Entries taken from a collection:
=== Section Start ===

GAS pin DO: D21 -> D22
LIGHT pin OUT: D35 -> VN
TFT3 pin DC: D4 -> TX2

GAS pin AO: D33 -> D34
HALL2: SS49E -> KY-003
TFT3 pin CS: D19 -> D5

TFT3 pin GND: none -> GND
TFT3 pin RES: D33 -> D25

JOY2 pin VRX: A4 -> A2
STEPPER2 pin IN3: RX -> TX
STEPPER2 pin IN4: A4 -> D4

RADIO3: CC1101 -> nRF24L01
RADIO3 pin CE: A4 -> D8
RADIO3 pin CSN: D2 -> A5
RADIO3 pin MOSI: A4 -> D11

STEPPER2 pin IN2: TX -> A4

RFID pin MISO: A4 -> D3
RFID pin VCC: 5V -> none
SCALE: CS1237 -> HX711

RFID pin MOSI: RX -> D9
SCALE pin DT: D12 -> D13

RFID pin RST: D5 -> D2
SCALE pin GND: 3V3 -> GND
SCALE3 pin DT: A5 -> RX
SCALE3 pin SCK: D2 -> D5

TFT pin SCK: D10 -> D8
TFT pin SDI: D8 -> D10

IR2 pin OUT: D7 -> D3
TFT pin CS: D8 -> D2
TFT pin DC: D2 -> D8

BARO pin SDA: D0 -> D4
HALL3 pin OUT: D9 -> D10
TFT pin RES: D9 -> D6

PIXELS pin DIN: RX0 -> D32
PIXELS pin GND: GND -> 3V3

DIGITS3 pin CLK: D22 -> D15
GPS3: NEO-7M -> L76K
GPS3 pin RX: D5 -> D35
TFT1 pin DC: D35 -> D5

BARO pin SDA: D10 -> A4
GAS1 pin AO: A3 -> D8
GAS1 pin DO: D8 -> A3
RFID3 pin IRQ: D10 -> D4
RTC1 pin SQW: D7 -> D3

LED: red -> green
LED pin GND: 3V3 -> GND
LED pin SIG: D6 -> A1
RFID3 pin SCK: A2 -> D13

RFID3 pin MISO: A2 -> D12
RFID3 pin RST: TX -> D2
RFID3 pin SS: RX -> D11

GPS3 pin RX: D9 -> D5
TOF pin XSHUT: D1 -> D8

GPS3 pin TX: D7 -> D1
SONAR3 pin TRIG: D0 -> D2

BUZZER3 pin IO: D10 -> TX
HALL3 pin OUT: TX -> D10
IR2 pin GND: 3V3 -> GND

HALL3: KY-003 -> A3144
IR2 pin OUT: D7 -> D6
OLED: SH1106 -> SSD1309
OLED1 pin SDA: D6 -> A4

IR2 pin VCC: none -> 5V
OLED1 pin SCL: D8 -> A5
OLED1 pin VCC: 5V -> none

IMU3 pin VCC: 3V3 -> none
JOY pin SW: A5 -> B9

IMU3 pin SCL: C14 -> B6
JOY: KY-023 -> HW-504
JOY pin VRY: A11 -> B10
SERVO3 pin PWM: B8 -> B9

=== Section End ===

### Task statement
Transcribe exactly, and only, the lines that extend from the one containing "LED pin SIG: D6 -> A1" to the end of the records above, inclusive of both.

### Solution
LED pin SIG: D6 -> A1
RFID3 pin SCK: A2 -> D13

RFID3 pin MISO: A2 -> D12
RFID3 pin RST: TX -> D2
RFID3 pin SS: RX -> D11

GPS3 pin RX: D9 -> D5
TOF pin XSHUT: D1 -> D8

GPS3 pin TX: D7 -> D1
SONAR3 pin TRIG: D0 -> D2

BUZZER3 pin IO: D10 -> TX
HALL3 pin OUT: TX -> D10
IR2 pin GND: 3V3 -> GND

HALL3: KY-003 -> A3144
IR2 pin OUT: D7 -> D6
OLED: SH1106 -> SSD1309
OLED1 pin SDA: D6 -> A4

IR2 pin VCC: none -> 5V
OLED1 pin SCL: D8 -> A5
OLED1 pin VCC: 5V -> none

IMU3 pin VCC: 3V3 -> none
JOY pin SW: A5 -> B9

IMU3 pin SCL: C14 -> B6
JOY: KY-023 -> HW-504
JOY pin VRY: A11 -> B10
SERVO3 pin PWM: B8 -> B9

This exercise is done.